[Dataset items]
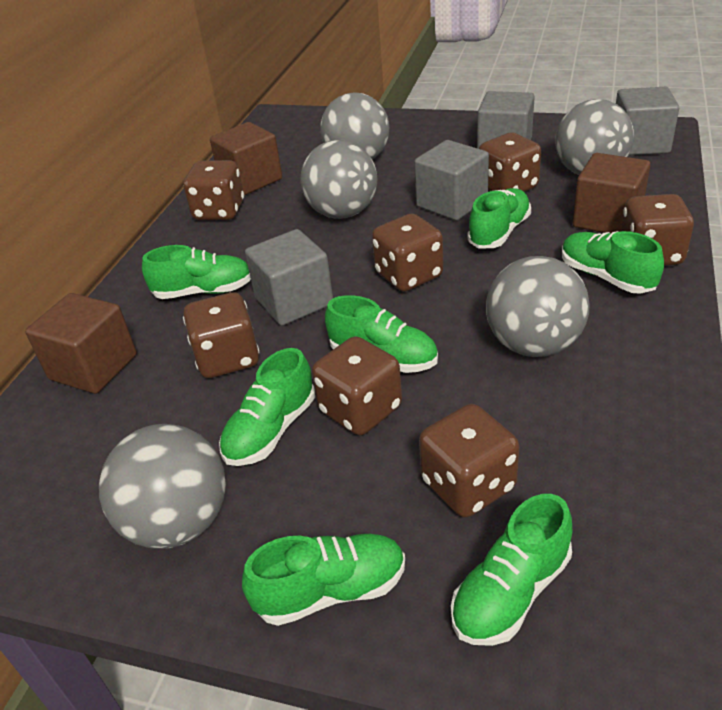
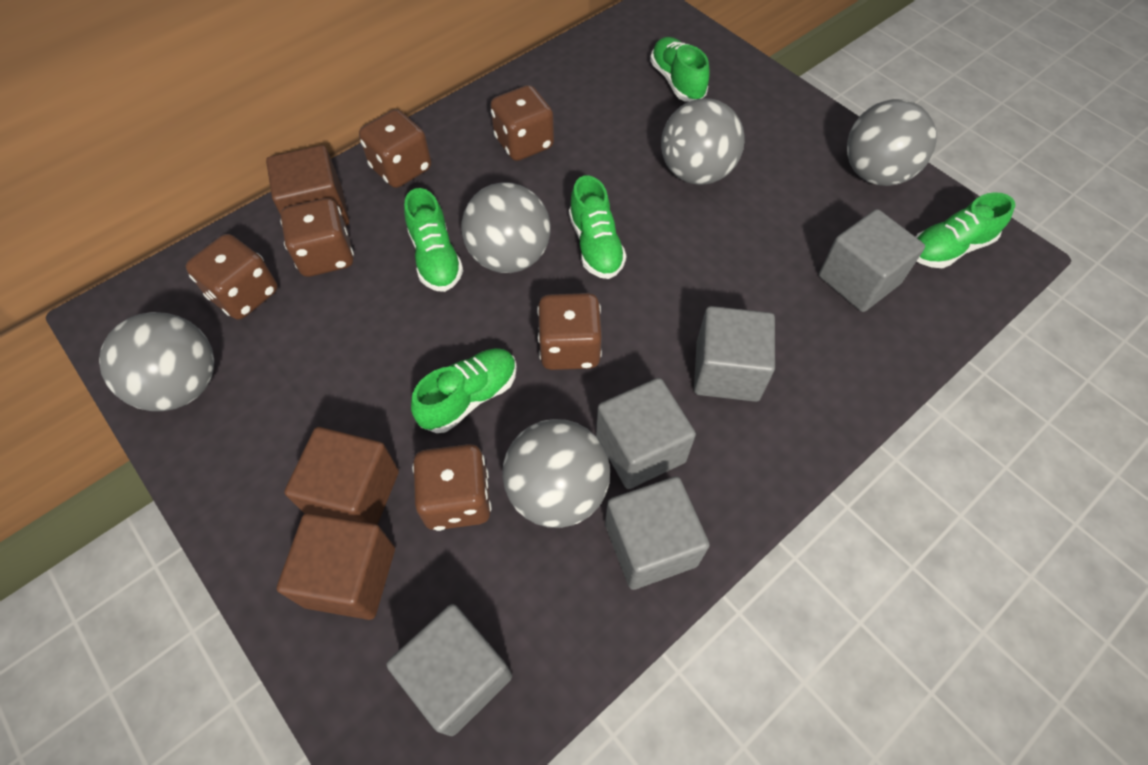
brown dice: [183,160,244,220] [183,292,260,378] [312,336,402,435] [372,214,443,292] [419,404,519,517] [479,132,541,192] [621,194,694,266] = 7 -> [186,234,278,320] [280,198,354,277] [359,109,431,188] [412,444,491,531] [490,85,554,161] [537,293,602,370] = 6
green shoe: [142,245,251,299] [219,348,315,466] [242,534,405,626] [325,295,438,373] [451,494,572,646] [467,188,531,249] [562,231,664,294] = 7 -> [404,188,463,292] [411,348,517,433] [569,175,626,279] [650,37,710,102] [916,192,1015,268] = 5
grey cube: [245,229,333,326] [414,140,489,221] [477,91,535,149] [616,87,679,155] = 4 -> [386,604,512,736] [596,378,696,489] [605,476,710,590] [694,306,775,402] [819,209,925,312] = 5

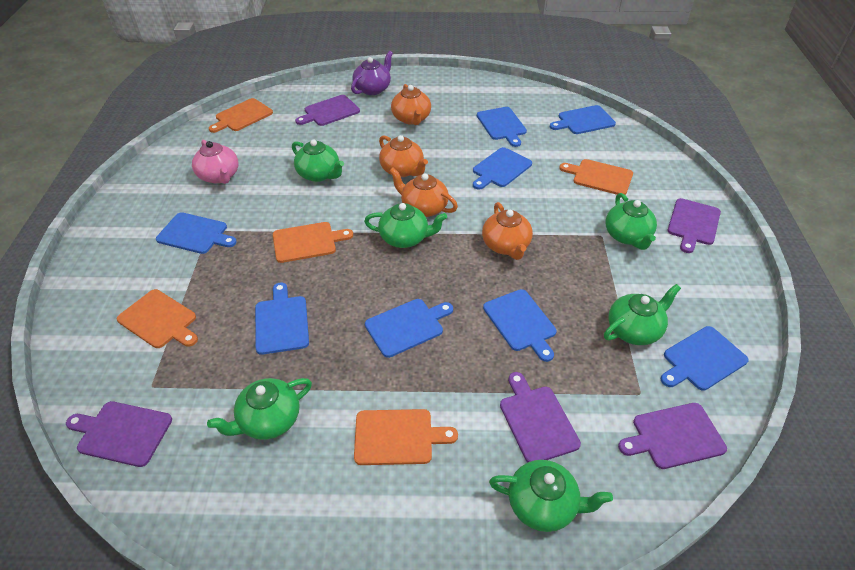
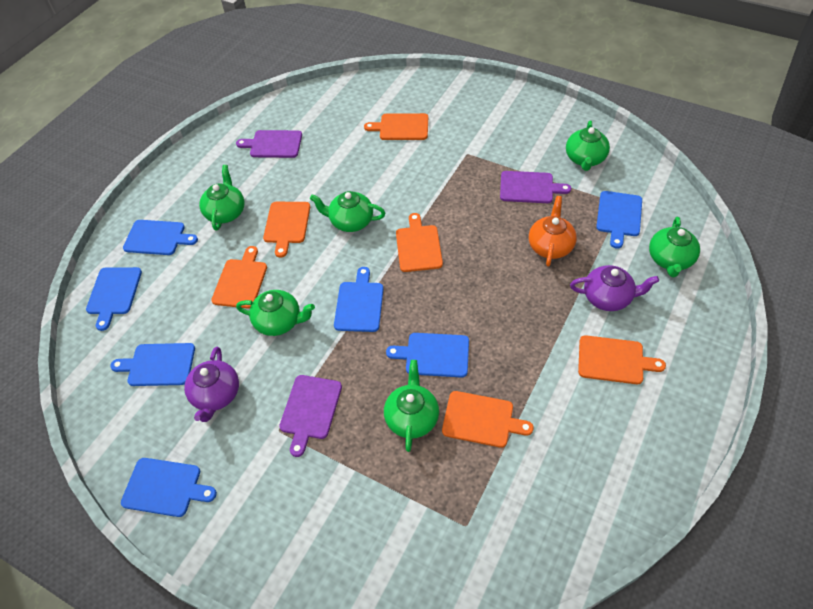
blue cutting board: [156,212,237,254] [255,283,309,355] [365,299,453,358] [473,147,532,190] [477,107,527,147] [483,289,557,362] [550,105,616,134] [661,326,749,391] = 8 -> [86,267,142,331] [110,343,195,386] [121,458,217,517] [123,220,198,255] [334,267,384,332] [386,333,469,378] [596,191,642,249] = 7
orange cutting board: [117,289,198,348] [209,98,273,133] [273,222,353,263] [354,409,458,465] [559,159,633,195] = 5 -> [211,246,267,309] [263,202,310,258] [364,113,428,140] [396,213,443,272] [442,391,534,448] [578,335,666,384] = 6
orange teapot: [379,135,428,177] [389,167,458,217] [391,84,431,125] [482,202,533,260] = 4 -> [529,196,577,267] = 1
pink teapot: [192,140,239,184] = 1 -> none = 0
purple cutting board: [66,401,172,467] [295,95,360,126] [500,372,581,463] [618,403,727,469] [667,198,721,253] = 5 -> [236,130,302,158] [279,375,342,457] [500,171,571,203] = 3
purple teapot: [351,51,393,95] = 1 -> [184,347,239,422] [570,265,659,311] = 2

[TASK TO COMPLETE]
Copy each line of the data that includes the word "orange".

[OUTPUT]
orange cutting board: [117,289,198,348] [209,98,273,133] [273,222,353,263] [354,409,458,465] [559,159,633,195] = 5 -> [211,246,267,309] [263,202,310,258] [364,113,428,140] [396,213,443,272] [442,391,534,448] [578,335,666,384] = 6
orange teapot: [379,135,428,177] [389,167,458,217] [391,84,431,125] [482,202,533,260] = 4 -> [529,196,577,267] = 1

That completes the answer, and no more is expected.